*Exercise*
Pictures are to be left out, but please repeat each record exactly.

- - -

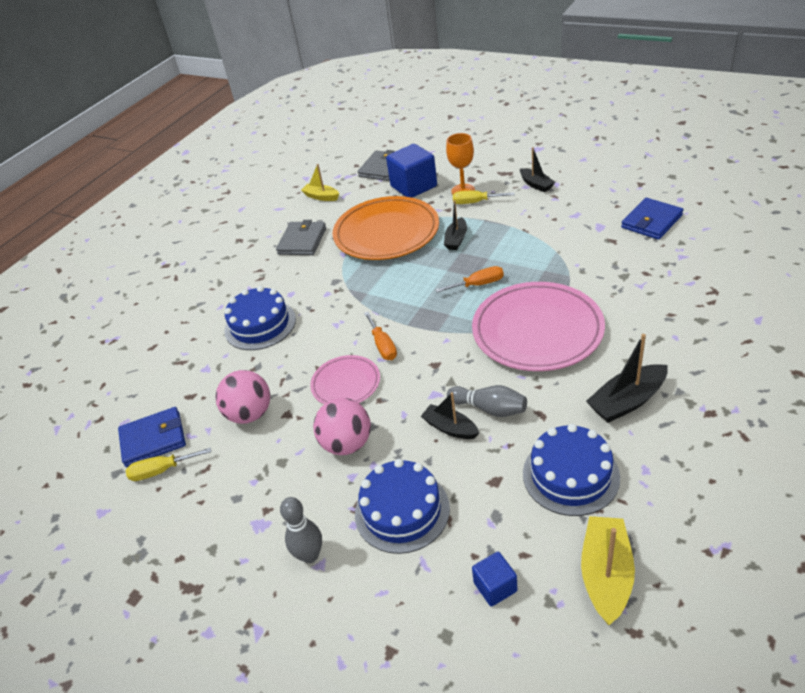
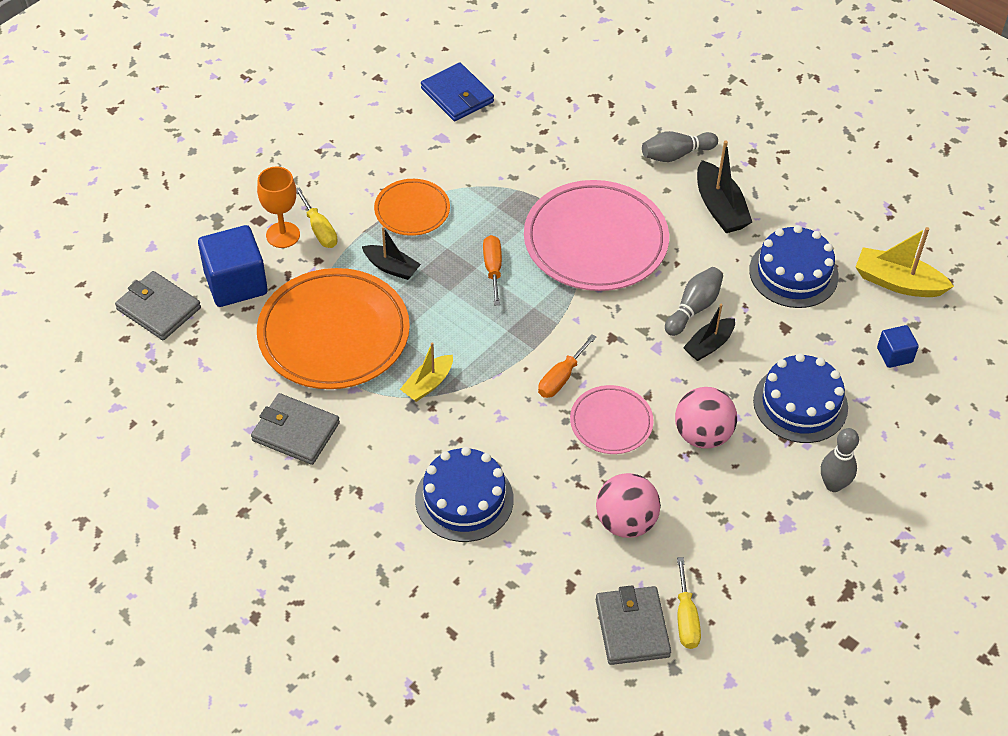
camera: 85 degrees left, 10 degrees up
blue wallet [118,407,186,467] -> grey wallet [596,585,671,665]
yellow boat [301,164,339,201] -> yellow boat moved to [400,342,453,402]
orange screwdriver [364,312,397,360] -> orange screwdriver turned 135 degrees clockwise [538,334,597,398]
yellow screwdriver [453,191,515,204] -> yellow screwdriver turned 45 degrees counterclockwise [296,187,338,248]
black boat [520,147,555,192] -> none
none -> orange plate [374,179,450,236]
none -> grey bowling pin [642,131,718,162]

- - -

*Output of the exercise*
camera: 85 degrees left, 10 degrees up
blue wallet [118,407,186,467] -> grey wallet [596,585,671,665]
yellow boat [301,164,339,201] -> yellow boat moved to [400,342,453,402]
orange screwdriver [364,312,397,360] -> orange screwdriver turned 135 degrees clockwise [538,334,597,398]
yellow screwdriver [453,191,515,204] -> yellow screwdriver turned 45 degrees counterclockwise [296,187,338,248]
black boat [520,147,555,192] -> none
none -> orange plate [374,179,450,236]
none -> grey bowling pin [642,131,718,162]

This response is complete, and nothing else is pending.